■ What needs to be done: Could you give back exactly the lines below from the one with "This is a 0.91" through the one with "Outline every building", without a single picture?

■ Records provided:
◇ ◇ ◇
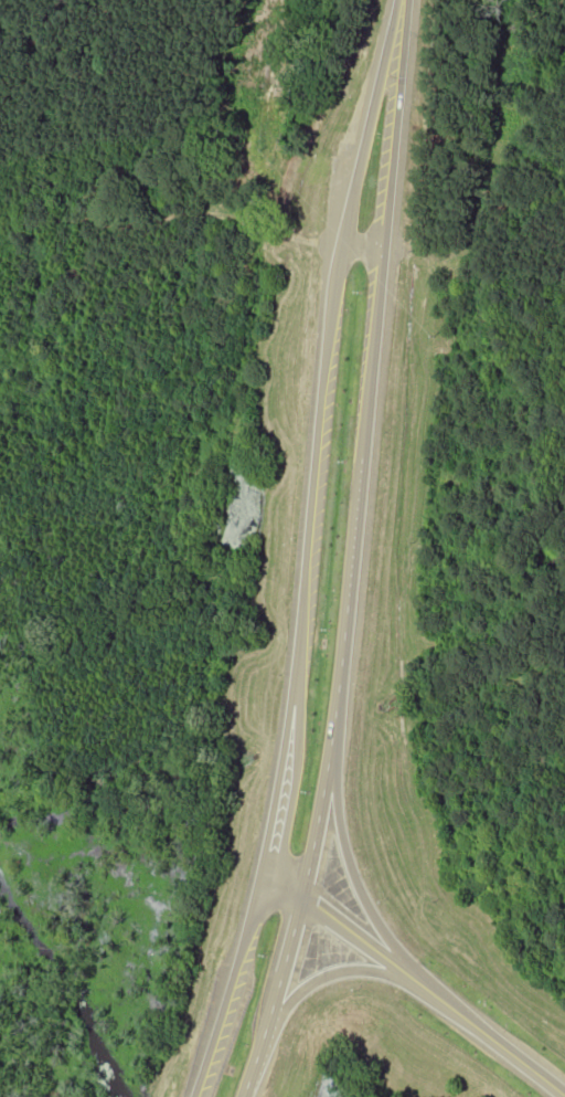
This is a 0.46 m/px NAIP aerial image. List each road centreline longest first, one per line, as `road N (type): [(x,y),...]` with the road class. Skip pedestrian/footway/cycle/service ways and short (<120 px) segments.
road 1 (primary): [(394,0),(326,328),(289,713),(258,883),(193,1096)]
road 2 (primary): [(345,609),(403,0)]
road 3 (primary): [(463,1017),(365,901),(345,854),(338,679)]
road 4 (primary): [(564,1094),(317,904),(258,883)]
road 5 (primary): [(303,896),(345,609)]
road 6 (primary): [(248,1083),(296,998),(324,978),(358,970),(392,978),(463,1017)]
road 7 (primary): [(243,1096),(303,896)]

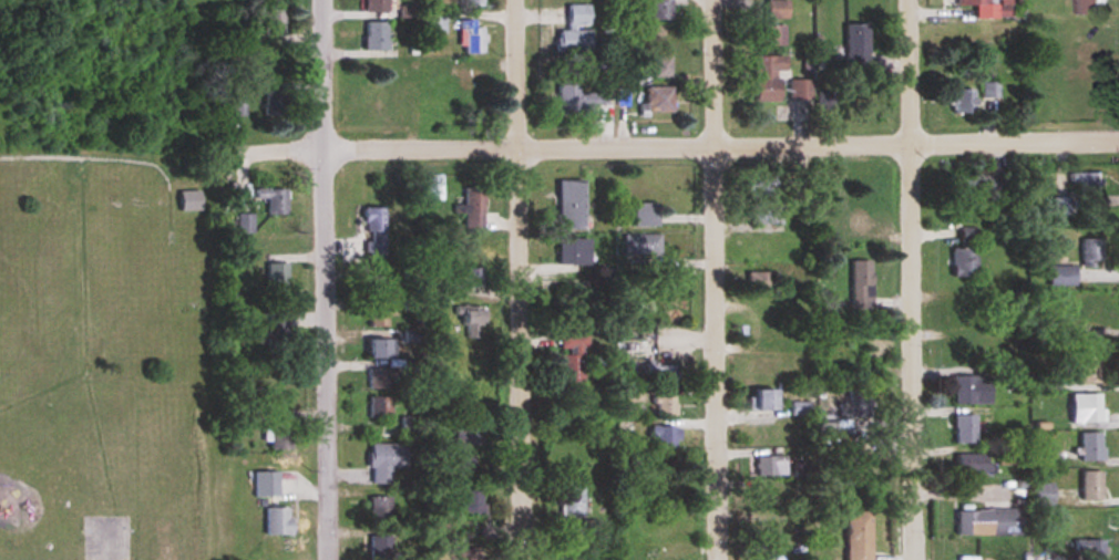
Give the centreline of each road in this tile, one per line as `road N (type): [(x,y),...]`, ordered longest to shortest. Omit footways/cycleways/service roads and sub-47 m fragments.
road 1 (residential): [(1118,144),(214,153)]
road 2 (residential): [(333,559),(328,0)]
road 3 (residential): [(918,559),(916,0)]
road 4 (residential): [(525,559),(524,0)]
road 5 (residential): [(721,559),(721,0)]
◇ ◇ ◇
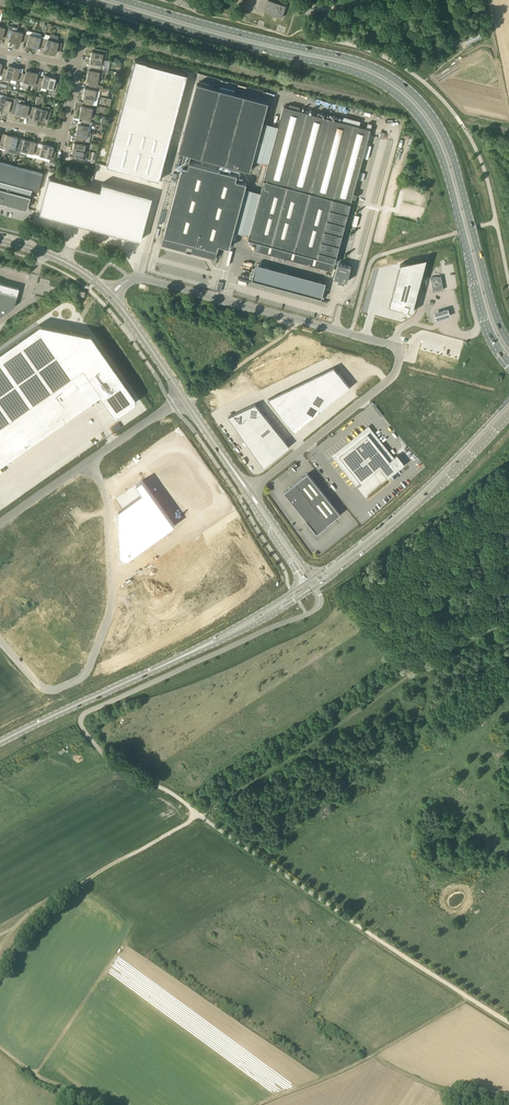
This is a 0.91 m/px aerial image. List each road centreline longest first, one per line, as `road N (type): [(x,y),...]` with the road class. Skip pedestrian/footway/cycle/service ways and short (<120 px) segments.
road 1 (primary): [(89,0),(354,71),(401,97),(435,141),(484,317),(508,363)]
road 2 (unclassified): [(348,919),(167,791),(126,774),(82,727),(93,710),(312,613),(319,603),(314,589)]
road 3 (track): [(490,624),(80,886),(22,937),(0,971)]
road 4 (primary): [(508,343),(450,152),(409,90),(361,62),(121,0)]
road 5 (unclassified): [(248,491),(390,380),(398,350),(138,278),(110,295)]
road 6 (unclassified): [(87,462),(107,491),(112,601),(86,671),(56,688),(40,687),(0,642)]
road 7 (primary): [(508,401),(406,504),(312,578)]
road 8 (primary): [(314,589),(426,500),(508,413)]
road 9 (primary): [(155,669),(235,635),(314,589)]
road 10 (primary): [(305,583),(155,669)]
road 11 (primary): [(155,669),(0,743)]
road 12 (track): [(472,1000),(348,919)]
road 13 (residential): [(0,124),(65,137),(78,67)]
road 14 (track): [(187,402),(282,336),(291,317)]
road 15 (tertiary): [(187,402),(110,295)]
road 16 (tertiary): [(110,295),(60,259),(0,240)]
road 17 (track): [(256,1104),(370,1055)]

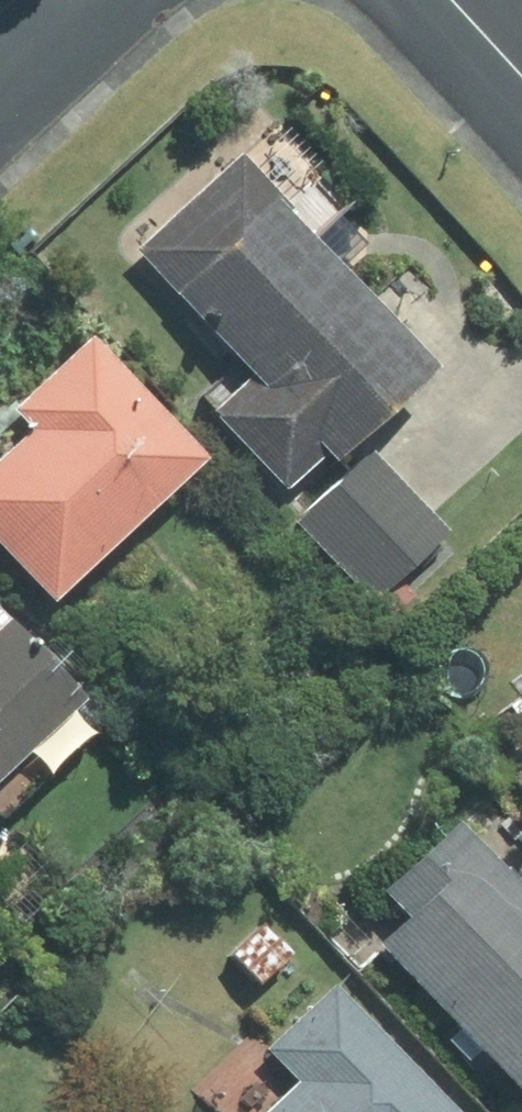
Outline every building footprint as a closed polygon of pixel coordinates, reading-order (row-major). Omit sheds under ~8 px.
◇ ◇ ◇
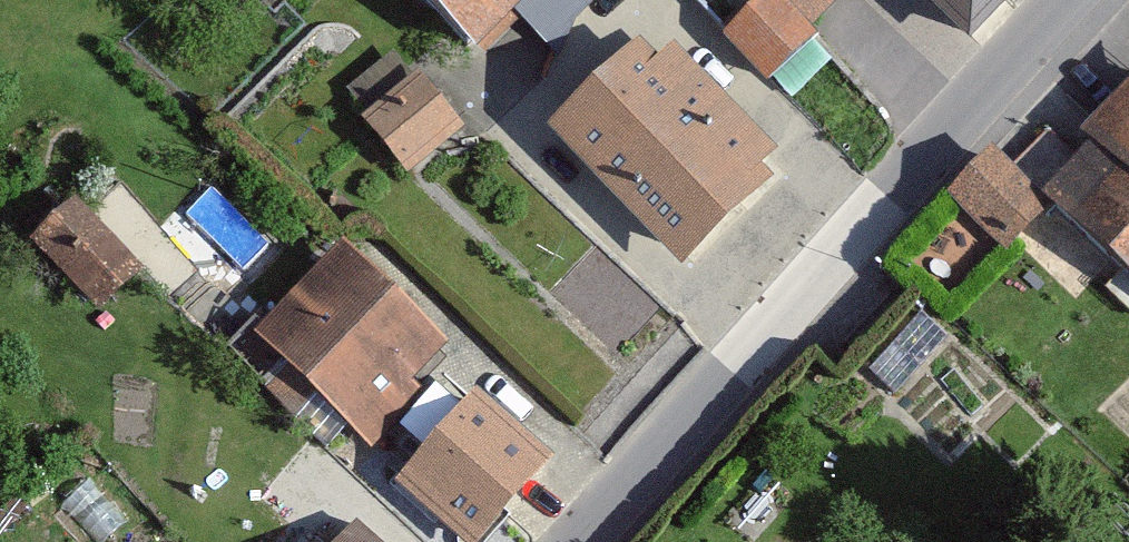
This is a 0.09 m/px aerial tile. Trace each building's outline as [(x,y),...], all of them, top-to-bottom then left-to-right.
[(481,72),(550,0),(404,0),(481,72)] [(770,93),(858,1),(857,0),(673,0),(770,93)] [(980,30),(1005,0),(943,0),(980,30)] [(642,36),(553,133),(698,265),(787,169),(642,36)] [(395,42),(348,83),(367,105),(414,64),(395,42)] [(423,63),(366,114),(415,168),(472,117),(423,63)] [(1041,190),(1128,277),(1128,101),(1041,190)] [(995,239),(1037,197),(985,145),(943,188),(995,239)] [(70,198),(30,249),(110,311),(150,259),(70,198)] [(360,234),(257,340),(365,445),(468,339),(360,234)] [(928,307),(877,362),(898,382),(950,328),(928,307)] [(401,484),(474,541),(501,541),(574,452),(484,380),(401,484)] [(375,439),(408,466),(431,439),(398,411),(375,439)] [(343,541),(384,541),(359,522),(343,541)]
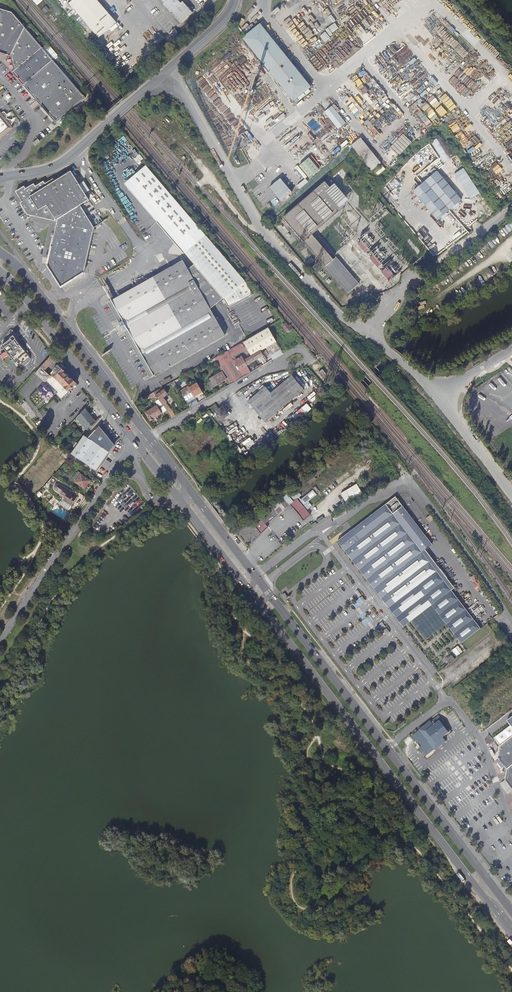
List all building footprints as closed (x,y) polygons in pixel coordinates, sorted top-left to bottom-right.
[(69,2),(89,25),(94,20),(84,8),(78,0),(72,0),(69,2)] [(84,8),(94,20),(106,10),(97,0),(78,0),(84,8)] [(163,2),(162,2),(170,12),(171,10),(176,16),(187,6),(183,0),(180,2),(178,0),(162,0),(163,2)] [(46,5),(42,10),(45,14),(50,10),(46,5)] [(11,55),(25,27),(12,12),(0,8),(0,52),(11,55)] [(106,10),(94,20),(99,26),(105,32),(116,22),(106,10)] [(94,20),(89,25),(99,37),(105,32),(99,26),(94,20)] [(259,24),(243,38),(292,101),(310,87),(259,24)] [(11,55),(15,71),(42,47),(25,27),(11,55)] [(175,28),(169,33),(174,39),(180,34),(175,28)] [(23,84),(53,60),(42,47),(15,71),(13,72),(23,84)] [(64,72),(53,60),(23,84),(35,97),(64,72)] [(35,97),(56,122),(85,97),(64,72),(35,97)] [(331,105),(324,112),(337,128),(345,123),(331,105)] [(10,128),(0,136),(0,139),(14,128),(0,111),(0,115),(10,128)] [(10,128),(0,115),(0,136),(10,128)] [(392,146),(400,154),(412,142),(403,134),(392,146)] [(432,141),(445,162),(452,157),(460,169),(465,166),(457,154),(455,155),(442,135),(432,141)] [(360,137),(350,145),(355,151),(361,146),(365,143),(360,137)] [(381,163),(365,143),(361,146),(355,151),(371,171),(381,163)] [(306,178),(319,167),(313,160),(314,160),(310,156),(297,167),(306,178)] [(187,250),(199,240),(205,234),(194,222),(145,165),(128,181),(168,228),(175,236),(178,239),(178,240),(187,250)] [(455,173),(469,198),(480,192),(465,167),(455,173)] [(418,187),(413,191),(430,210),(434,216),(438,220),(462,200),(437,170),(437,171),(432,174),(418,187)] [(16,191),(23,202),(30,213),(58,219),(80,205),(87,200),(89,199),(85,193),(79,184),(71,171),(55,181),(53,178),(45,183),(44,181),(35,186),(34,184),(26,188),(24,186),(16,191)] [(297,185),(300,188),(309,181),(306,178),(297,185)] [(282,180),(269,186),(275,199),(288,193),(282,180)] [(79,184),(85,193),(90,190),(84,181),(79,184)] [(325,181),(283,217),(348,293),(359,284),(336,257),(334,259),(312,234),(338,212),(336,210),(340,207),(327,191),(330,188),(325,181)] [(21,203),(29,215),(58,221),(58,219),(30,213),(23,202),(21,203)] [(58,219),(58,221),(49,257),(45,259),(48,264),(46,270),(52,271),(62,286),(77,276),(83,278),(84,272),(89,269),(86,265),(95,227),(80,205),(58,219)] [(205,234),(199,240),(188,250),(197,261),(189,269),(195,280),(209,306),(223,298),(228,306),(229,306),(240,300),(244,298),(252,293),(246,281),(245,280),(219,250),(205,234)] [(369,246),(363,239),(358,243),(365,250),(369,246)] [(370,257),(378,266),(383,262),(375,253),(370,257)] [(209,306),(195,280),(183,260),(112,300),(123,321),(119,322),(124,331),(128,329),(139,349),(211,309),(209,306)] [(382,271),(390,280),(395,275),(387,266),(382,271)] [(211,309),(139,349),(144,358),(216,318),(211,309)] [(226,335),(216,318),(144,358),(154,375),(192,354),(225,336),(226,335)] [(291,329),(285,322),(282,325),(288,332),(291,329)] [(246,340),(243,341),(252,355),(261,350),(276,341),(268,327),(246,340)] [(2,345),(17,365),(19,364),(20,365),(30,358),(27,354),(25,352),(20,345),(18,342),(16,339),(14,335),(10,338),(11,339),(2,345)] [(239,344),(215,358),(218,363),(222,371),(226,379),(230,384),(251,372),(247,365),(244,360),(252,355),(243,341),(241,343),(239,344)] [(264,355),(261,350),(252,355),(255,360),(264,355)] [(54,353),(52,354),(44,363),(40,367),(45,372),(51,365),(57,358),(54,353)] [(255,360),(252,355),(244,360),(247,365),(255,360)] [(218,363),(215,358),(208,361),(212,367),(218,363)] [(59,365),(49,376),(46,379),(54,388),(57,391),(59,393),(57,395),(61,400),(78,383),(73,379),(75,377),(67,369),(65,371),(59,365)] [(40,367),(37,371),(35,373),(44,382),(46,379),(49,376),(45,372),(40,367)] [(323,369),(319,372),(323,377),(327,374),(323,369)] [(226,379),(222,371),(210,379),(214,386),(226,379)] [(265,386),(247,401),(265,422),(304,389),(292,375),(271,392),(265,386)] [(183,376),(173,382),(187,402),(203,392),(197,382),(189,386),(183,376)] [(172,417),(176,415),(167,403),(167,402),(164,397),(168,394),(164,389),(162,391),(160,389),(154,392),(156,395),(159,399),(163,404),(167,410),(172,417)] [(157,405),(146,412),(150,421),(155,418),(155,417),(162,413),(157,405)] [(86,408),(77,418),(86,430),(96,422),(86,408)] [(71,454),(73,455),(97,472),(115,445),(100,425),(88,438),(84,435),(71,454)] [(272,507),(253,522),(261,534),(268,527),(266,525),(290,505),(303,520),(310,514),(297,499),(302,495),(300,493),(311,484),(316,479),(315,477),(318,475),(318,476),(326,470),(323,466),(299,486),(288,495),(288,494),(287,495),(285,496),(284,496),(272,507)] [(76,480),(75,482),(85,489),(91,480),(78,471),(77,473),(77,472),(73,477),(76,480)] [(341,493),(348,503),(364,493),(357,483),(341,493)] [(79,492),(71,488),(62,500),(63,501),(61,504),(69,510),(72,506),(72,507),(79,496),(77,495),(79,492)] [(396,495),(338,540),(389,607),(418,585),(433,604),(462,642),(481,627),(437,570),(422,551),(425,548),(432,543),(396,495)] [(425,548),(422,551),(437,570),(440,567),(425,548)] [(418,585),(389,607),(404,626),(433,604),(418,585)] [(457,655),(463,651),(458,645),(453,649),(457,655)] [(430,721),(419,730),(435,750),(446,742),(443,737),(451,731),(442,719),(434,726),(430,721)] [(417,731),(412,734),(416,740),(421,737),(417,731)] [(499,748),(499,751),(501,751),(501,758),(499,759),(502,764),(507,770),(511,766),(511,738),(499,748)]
◇ ◇ ◇
■ Result for this exercise:
This is a 0.91 m/px aerial image. List each road centreline longest first, one per line, as `road N (type): [(x,y),...]` with the road class. Skip pedestrian/footway/cycle/service ways and short (<120 px) segments.
road 1 (primary): [(89,0),(354,71),(401,97),(435,141),(484,317),(508,363)]
road 2 (unclassified): [(348,919),(167,791),(126,774),(82,727),(93,710),(312,613),(319,603),(314,589)]
road 3 (track): [(490,624),(80,886),(22,937),(0,971)]
road 4 (primary): [(508,343),(450,152),(409,90),(361,62),(121,0)]
road 5 (unclassified): [(248,491),(390,380),(398,350),(138,278),(110,295)]
road 6 (unclassified): [(87,462),(107,491),(112,601),(86,671),(56,688),(40,687),(0,642)]
road 7 (primary): [(508,401),(406,504),(312,578)]
road 8 (primary): [(314,589),(426,500),(508,413)]
road 9 (primary): [(155,669),(235,635),(314,589)]
road 10 (primary): [(305,583),(155,669)]
road 11 (primary): [(155,669),(0,743)]
road 12 (track): [(472,1000),(348,919)]
road 13 (residential): [(0,124),(65,137),(78,67)]
road 14 (track): [(187,402),(282,336),(291,317)]
road 15 (tertiary): [(187,402),(110,295)]
road 16 (tertiary): [(110,295),(60,259),(0,240)]
road 17 (track): [(256,1104),(370,1055)]

Outline every building footprint as a closed polygon of pixel coordinates, reading-order (row-major). Omit sheds under ~8 px.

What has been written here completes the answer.